===== Task inputs

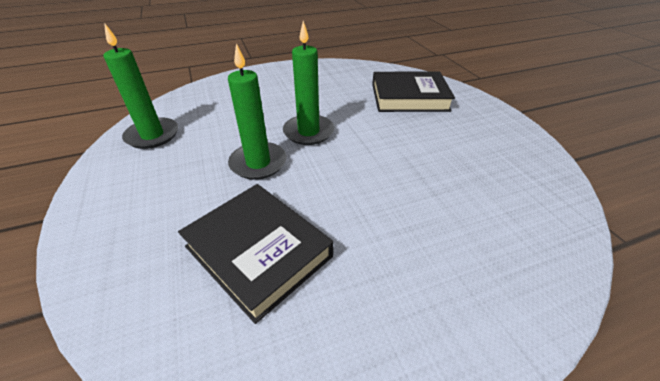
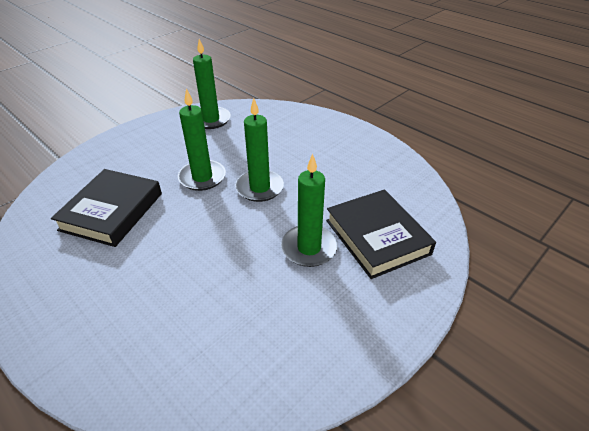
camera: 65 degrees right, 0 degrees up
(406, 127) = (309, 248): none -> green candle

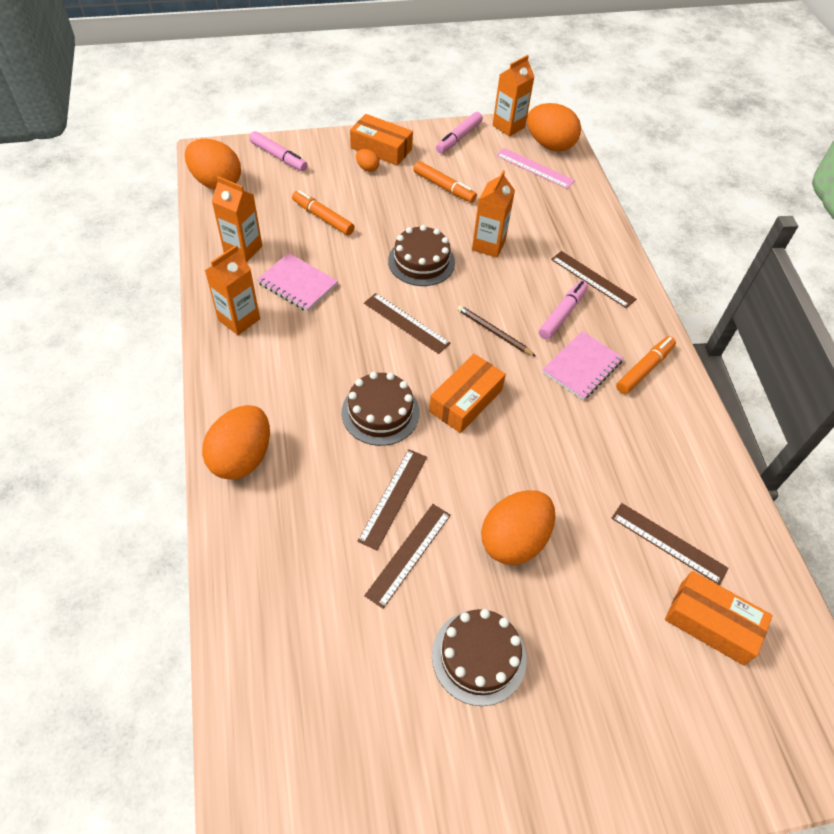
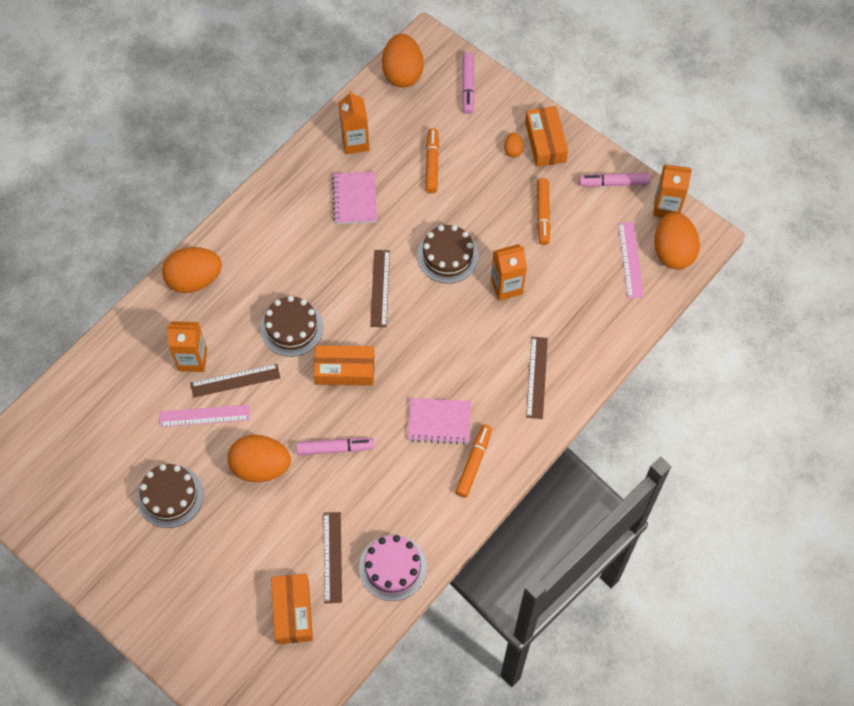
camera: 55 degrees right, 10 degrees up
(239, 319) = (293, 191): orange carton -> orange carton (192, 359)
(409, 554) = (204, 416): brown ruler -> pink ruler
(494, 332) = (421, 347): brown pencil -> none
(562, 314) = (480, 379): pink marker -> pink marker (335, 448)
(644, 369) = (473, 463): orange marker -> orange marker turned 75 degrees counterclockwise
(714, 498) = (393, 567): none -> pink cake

==========

Assignment
Starting with the line that contains "(406, 127) = (309, 248): none -> green candle", give the lines again exactly as they appear through the last line of the data, pictures excluded.

Solution to the exercise
(406, 127) = (309, 248): none -> green candle

camera: 55 degrees right, 10 degrees up
(239, 319) = (293, 191): orange carton -> orange carton (192, 359)
(409, 554) = (204, 416): brown ruler -> pink ruler
(494, 332) = (421, 347): brown pencil -> none
(562, 314) = (480, 379): pink marker -> pink marker (335, 448)
(644, 369) = (473, 463): orange marker -> orange marker turned 75 degrees counterclockwise
(714, 498) = (393, 567): none -> pink cake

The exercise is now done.